[RECORD SET Boundary: Start]
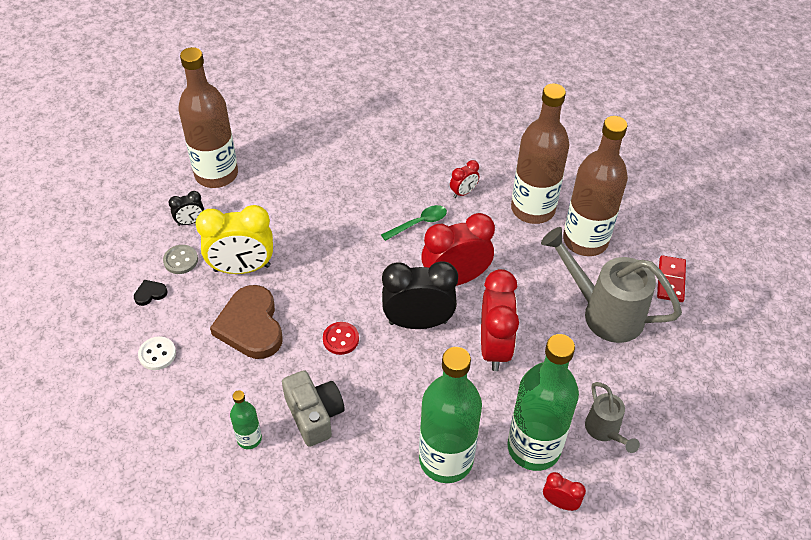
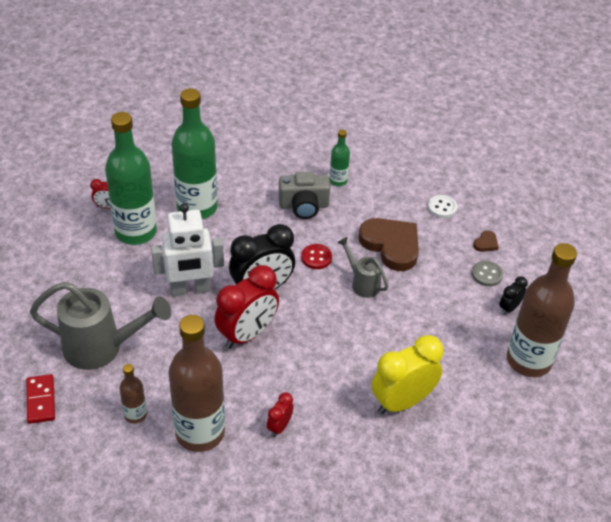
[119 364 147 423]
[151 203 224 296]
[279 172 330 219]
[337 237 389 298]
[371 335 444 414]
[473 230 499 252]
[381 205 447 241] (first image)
[RECORD SET Boundary: End]
## PROBLEM TO SOLVE
Output all the records above exactly, but without their images.

## EXERCISE ANSWER
[119 364 147 423]
[151 203 224 296]
[279 172 330 219]
[337 237 389 298]
[371 335 444 414]
[473 230 499 252]
[381 205 447 241] (first image)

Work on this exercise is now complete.